Data for review:
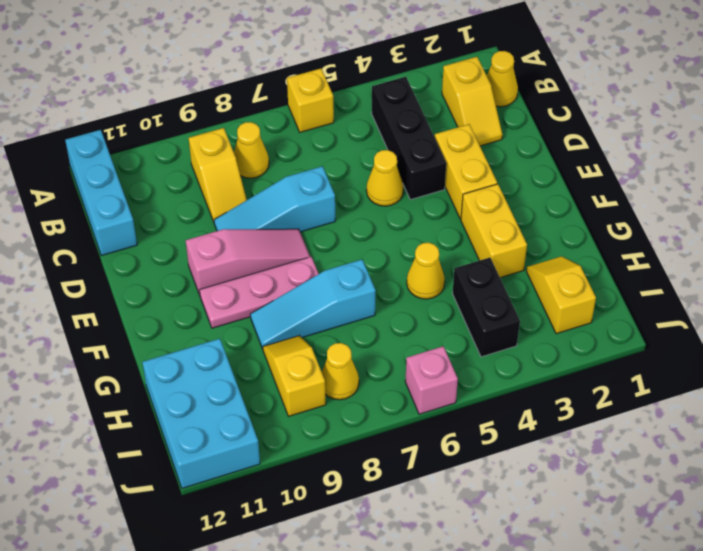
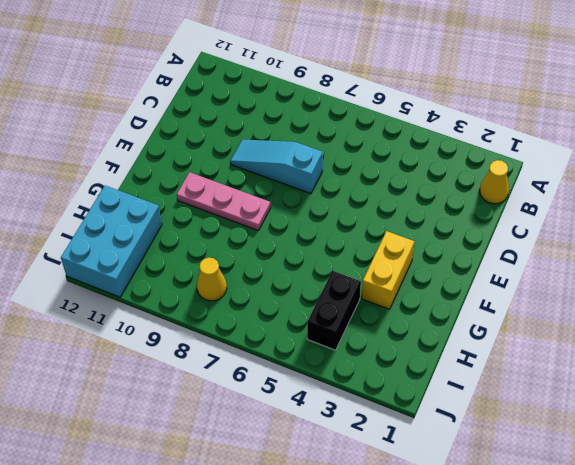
none -> yellow brick A6 level 1
none -> cyan brick A12:C12 level 1
none -> yellow slope B2:C2 level 1 top B

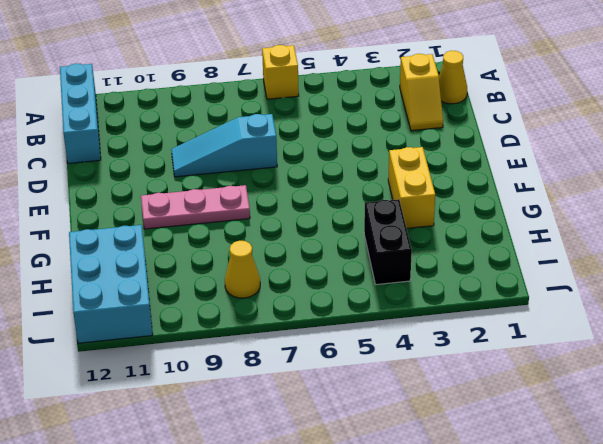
none -> black brick B4:D4 level 1
none -> yellow cone B8 level 1
none -> yellow slope B9:C9 level 1 top B

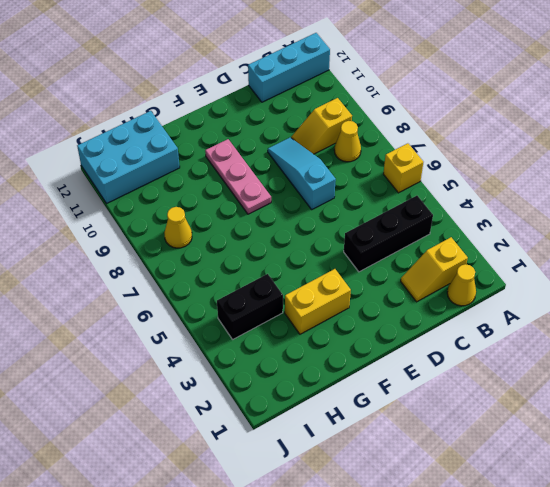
none -> yellow brick D3:E3 level 1
none -> yellow cone D5 level 1
none -> pink slope E8:E10 level 1 top 10

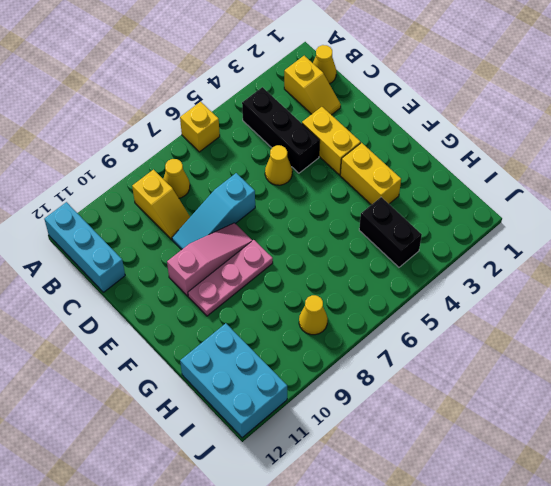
none -> yellow cone G5 level 1
none -> cyan slope G7:G9 level 1 top 7
none -> yellow slope H2:I2 level 1 top I

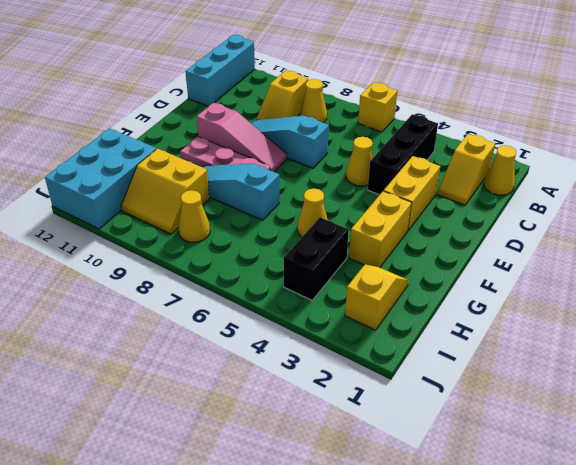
yellow slope H9:I10 level 1 top H -> yellow slope H9:I9 level 1 top I
none -> pink brick J6 level 1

Task requirements: Supply the number of lines above that contain the word "cyan", and nothing else.

Output for this exercise: 2